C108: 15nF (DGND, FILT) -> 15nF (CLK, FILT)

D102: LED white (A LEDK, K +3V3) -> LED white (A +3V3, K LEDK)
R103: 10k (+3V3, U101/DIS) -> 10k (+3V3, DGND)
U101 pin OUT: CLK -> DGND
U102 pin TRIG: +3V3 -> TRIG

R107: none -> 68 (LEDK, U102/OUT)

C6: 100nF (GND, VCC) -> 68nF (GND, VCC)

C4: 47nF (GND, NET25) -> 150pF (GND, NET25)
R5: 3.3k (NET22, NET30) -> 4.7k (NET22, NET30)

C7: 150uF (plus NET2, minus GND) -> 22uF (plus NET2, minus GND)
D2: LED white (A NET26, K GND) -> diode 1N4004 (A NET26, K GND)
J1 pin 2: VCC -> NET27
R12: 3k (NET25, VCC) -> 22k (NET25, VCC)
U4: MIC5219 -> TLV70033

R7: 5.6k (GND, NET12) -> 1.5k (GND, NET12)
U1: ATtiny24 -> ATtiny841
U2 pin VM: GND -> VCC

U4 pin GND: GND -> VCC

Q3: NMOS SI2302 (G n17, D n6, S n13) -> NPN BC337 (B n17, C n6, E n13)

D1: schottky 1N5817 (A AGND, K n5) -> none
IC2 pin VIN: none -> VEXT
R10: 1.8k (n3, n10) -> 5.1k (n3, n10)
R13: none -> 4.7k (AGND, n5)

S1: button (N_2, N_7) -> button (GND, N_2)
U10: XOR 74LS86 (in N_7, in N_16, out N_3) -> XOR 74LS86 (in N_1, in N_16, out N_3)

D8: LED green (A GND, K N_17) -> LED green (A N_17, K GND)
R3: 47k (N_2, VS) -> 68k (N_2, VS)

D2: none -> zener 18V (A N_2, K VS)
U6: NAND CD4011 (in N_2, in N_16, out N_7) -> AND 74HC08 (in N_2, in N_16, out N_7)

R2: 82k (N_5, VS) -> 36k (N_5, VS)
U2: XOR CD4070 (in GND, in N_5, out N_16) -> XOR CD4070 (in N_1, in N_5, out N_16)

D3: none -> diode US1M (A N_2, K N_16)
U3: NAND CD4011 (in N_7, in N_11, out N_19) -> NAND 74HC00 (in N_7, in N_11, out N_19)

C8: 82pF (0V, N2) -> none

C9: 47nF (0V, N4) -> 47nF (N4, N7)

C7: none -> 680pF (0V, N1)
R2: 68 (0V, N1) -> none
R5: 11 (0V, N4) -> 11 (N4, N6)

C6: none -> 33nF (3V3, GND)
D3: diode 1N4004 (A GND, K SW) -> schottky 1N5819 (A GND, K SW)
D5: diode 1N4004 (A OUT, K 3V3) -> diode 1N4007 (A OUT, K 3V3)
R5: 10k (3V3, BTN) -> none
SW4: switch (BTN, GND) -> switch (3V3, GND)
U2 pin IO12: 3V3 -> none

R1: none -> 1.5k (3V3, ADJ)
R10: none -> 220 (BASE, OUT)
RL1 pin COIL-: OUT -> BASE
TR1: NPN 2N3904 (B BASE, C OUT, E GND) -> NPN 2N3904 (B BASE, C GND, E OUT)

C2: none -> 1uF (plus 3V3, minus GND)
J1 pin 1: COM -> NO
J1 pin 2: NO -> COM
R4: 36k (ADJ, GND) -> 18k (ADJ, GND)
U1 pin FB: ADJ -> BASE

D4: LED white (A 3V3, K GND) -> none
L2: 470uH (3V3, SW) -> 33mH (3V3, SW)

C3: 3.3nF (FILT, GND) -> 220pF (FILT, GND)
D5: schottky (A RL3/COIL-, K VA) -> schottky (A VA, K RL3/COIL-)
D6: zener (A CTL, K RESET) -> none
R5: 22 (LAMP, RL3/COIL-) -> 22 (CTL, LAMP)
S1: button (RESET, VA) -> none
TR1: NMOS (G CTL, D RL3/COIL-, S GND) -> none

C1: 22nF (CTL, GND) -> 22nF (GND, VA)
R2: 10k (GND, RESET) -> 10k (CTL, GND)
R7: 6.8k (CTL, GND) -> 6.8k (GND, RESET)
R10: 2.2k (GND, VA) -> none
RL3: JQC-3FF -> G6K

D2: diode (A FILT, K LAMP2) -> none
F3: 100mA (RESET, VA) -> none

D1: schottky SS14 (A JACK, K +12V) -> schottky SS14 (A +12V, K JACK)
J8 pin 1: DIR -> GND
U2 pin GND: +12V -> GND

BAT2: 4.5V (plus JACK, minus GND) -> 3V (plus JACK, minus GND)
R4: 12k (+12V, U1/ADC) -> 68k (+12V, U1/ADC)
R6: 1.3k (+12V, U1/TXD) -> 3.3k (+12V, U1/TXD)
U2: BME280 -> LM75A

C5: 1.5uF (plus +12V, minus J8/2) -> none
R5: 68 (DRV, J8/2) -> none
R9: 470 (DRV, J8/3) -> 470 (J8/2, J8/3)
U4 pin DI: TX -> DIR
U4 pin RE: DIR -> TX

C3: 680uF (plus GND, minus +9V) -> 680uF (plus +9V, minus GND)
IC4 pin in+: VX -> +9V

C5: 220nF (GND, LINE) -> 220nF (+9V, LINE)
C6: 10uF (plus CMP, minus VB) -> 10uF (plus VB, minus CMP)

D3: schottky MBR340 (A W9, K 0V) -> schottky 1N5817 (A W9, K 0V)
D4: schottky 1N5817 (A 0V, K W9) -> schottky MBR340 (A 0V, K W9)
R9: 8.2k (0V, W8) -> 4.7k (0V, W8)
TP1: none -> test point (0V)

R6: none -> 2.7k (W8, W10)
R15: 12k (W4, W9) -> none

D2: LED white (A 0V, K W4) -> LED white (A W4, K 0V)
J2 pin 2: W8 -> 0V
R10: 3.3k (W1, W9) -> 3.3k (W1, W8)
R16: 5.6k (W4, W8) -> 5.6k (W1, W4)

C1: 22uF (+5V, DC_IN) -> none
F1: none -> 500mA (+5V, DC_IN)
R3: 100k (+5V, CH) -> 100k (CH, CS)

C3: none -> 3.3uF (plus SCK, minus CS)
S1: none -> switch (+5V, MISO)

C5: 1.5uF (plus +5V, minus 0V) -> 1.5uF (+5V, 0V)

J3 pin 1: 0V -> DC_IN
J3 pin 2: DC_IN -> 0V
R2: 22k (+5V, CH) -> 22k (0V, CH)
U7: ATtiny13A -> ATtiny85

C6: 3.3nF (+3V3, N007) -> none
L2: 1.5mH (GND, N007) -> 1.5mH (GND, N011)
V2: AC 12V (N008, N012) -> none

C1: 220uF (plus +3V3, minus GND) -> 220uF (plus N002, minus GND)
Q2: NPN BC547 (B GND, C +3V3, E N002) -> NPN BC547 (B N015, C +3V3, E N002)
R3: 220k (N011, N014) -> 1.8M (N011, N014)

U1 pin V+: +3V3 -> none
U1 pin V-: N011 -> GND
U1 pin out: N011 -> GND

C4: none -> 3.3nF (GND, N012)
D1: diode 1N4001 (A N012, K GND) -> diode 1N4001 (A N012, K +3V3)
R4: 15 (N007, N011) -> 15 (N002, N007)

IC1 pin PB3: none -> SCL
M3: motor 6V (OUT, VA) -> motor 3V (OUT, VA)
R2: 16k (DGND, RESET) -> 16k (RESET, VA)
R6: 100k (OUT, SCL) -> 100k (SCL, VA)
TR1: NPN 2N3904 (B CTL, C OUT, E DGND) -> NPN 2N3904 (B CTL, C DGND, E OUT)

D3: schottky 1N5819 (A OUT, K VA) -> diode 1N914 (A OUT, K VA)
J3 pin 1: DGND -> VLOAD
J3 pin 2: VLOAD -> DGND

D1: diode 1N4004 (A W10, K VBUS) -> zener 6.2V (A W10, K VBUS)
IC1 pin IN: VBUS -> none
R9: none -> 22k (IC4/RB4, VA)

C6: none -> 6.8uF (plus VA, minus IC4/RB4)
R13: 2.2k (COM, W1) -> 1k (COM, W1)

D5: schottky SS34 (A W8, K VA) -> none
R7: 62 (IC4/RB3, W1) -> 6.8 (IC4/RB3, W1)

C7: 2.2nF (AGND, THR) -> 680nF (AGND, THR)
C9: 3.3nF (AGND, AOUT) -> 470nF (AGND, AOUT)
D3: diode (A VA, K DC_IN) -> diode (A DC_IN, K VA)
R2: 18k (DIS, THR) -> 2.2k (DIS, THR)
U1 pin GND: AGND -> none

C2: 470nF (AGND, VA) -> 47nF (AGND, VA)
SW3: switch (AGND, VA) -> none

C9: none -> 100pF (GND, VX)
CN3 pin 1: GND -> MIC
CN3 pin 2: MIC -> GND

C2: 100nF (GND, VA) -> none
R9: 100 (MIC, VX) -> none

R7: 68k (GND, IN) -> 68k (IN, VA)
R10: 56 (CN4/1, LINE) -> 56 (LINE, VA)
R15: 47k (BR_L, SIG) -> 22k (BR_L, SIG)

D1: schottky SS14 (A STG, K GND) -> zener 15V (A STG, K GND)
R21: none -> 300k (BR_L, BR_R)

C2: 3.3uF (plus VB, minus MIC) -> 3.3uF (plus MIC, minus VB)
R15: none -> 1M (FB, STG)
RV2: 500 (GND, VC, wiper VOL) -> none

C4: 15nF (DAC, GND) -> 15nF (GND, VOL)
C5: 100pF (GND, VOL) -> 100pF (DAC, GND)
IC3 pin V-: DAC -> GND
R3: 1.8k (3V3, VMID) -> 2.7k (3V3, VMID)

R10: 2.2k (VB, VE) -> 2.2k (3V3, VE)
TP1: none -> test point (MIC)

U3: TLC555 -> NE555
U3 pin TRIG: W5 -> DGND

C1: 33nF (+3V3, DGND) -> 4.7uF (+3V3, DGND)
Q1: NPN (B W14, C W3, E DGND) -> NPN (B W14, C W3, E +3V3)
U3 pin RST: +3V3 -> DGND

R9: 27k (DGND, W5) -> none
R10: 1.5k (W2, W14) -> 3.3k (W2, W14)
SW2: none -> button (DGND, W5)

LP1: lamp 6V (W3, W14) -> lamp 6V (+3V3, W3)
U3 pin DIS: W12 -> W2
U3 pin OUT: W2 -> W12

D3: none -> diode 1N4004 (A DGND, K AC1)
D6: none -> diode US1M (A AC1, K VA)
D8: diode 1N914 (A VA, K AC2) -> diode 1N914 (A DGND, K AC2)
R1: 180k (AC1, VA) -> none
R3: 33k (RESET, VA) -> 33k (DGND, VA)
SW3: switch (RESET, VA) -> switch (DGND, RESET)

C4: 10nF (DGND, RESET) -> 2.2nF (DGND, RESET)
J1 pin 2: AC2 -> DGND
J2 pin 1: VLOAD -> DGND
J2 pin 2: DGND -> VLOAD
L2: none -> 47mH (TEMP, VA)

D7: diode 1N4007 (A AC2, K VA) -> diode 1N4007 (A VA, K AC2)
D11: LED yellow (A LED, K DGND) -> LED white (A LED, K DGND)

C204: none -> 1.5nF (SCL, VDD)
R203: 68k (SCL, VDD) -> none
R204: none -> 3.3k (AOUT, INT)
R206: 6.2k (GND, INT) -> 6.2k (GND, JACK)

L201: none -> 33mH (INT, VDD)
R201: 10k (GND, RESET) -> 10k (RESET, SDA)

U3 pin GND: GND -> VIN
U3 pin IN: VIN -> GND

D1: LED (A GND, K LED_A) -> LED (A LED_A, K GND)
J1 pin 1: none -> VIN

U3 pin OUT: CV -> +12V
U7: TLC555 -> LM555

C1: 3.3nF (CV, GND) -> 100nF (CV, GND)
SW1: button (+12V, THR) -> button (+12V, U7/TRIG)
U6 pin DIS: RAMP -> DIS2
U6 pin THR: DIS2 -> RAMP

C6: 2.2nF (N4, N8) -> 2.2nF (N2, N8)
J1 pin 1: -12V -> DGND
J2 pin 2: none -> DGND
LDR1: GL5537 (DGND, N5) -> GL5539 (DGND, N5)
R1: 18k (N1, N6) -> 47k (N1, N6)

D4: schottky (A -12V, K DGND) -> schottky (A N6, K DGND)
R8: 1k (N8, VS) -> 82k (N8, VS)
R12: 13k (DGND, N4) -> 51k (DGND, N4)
□ □ □ □
## Activity
A number is the only answer here: how many lines of the material above contain "FILT"?

## Written reply
3